— START Exercise inputs —
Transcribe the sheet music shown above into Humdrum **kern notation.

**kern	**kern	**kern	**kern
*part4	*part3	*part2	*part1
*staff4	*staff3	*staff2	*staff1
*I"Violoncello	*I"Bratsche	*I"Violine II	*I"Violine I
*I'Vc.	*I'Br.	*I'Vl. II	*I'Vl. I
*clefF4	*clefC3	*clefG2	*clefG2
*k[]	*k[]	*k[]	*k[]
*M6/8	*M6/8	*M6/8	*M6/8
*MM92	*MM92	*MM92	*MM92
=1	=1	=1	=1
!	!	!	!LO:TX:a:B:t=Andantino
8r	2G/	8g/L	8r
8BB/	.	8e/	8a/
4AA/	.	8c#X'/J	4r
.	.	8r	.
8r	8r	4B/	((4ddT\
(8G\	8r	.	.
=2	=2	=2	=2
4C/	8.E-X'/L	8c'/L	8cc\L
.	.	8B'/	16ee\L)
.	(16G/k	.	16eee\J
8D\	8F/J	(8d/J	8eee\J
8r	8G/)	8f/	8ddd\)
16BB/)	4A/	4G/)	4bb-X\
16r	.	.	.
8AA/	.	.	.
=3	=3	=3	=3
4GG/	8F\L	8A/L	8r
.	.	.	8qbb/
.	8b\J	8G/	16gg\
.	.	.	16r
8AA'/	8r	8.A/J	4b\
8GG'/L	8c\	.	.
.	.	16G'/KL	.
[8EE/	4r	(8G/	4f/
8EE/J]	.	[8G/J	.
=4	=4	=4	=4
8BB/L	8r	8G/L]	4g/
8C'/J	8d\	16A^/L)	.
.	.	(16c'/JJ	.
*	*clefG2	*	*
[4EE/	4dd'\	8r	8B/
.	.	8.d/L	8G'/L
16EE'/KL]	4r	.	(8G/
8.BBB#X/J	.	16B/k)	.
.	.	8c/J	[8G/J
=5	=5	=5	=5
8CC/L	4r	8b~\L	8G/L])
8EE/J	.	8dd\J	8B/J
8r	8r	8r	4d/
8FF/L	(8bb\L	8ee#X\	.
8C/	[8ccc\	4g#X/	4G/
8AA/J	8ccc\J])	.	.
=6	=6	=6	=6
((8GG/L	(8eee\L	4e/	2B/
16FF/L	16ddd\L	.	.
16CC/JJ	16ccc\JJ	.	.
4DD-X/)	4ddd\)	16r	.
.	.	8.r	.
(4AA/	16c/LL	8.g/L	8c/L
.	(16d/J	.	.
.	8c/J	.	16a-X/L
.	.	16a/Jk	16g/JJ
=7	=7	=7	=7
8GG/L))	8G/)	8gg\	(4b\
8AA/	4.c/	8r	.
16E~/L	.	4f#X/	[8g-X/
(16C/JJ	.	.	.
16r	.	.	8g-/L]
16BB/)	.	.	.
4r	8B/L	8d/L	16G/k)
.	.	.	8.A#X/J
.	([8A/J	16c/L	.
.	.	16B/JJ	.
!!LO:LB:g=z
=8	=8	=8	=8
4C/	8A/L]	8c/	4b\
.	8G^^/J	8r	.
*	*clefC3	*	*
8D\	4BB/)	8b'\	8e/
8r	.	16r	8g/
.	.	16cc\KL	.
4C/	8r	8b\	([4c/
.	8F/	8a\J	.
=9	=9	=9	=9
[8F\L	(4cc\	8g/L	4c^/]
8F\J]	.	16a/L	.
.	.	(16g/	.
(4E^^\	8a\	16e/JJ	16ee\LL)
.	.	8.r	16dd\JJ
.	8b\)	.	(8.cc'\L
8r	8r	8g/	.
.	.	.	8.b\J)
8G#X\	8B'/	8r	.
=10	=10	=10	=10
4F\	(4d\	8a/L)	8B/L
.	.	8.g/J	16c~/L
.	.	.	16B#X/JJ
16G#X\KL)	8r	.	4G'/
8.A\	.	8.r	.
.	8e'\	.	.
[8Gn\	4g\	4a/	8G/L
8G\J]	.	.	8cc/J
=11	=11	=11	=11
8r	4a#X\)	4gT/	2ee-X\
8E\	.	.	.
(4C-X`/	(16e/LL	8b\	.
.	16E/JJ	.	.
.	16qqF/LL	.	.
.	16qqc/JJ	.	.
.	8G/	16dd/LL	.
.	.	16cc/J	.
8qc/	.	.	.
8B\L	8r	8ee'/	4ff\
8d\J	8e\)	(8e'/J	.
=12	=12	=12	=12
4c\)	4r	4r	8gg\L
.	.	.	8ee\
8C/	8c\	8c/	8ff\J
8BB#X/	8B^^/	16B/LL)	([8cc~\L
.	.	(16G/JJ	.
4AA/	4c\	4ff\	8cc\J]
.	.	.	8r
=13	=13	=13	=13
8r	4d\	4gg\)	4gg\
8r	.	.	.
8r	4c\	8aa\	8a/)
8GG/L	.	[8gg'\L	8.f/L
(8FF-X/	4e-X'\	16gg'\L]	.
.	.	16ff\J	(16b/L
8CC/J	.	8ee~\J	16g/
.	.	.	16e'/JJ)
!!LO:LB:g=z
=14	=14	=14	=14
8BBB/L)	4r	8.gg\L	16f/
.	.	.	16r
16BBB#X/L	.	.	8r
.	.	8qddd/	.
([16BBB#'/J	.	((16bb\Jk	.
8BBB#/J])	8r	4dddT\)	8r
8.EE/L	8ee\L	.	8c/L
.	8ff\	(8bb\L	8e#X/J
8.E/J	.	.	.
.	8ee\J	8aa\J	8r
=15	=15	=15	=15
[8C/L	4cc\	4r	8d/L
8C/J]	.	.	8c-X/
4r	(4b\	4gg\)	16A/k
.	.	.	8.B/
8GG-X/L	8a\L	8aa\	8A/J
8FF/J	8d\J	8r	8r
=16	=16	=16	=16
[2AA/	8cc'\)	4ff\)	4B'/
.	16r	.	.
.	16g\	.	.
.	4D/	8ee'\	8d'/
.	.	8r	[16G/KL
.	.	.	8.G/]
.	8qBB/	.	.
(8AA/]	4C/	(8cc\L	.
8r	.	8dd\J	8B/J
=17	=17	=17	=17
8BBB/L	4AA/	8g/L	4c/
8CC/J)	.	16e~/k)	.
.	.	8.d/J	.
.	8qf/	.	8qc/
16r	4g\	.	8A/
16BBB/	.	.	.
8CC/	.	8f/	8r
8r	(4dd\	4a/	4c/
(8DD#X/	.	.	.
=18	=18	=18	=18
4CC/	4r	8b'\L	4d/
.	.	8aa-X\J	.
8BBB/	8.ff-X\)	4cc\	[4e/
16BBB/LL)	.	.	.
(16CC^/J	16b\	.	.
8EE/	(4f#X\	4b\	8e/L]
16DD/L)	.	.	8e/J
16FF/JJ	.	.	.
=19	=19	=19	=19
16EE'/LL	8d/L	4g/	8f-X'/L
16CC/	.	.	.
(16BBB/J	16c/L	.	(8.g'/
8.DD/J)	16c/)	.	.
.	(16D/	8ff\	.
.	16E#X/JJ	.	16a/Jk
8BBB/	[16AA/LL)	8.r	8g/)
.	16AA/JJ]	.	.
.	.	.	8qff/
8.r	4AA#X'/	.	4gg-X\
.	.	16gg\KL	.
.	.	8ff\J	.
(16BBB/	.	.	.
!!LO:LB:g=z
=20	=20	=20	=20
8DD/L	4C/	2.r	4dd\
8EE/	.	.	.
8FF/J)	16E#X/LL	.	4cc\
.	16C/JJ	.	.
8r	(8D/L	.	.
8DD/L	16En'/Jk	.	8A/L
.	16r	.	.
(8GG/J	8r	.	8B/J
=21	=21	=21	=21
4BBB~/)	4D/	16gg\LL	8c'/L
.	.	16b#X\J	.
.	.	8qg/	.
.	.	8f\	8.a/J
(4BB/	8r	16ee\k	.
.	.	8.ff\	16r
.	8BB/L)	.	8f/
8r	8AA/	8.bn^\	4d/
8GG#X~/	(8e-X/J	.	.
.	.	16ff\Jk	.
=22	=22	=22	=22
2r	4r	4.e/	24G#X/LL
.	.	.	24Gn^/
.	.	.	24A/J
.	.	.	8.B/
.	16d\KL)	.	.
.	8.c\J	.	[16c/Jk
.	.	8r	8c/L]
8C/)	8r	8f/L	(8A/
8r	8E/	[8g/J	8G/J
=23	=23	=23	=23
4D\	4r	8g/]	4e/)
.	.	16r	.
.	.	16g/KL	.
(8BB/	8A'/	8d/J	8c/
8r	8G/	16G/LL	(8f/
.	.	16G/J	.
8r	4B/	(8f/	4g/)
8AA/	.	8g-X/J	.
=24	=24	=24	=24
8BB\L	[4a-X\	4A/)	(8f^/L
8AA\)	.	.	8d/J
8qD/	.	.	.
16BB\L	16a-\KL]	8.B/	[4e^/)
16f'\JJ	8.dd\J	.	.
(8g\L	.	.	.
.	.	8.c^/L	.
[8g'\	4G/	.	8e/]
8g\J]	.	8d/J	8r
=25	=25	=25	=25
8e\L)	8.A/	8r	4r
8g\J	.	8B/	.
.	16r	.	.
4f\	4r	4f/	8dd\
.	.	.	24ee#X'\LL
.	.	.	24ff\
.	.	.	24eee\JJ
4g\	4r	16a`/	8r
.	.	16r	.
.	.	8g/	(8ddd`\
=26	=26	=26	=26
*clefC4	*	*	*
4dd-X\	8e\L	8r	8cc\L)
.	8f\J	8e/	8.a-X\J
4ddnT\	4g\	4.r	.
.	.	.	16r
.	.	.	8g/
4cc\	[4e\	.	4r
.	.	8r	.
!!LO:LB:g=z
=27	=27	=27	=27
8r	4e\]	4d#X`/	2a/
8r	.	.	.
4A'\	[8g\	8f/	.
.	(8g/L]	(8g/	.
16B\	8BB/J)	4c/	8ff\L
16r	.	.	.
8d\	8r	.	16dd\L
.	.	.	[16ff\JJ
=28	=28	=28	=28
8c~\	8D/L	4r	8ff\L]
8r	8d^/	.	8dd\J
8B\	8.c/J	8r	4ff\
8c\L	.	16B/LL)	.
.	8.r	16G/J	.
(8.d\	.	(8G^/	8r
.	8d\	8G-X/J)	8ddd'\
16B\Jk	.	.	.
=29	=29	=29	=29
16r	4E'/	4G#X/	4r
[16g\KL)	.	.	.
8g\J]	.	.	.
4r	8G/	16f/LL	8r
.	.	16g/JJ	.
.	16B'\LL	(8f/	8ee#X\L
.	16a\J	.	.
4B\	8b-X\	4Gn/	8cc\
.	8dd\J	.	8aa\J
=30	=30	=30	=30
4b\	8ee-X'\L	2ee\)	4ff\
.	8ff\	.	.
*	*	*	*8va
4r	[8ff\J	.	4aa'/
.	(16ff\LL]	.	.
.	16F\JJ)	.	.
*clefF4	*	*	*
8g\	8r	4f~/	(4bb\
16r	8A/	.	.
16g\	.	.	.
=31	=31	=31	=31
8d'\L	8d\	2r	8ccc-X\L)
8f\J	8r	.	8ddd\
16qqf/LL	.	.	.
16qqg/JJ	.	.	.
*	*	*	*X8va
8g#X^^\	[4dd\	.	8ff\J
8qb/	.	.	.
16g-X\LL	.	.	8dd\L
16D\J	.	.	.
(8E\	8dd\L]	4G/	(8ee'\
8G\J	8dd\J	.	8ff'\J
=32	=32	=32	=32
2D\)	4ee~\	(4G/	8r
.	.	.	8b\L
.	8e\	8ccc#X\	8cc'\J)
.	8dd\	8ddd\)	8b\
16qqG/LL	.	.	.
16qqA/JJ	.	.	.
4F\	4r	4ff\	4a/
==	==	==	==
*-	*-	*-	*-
— END Exercise inputs —
Written task: Show each line in the entries that contains the string "kern".

Written response:
Transcribe the sheet music shown above into Humdrum **kern notation.
**kern	**kern	**kern	**kern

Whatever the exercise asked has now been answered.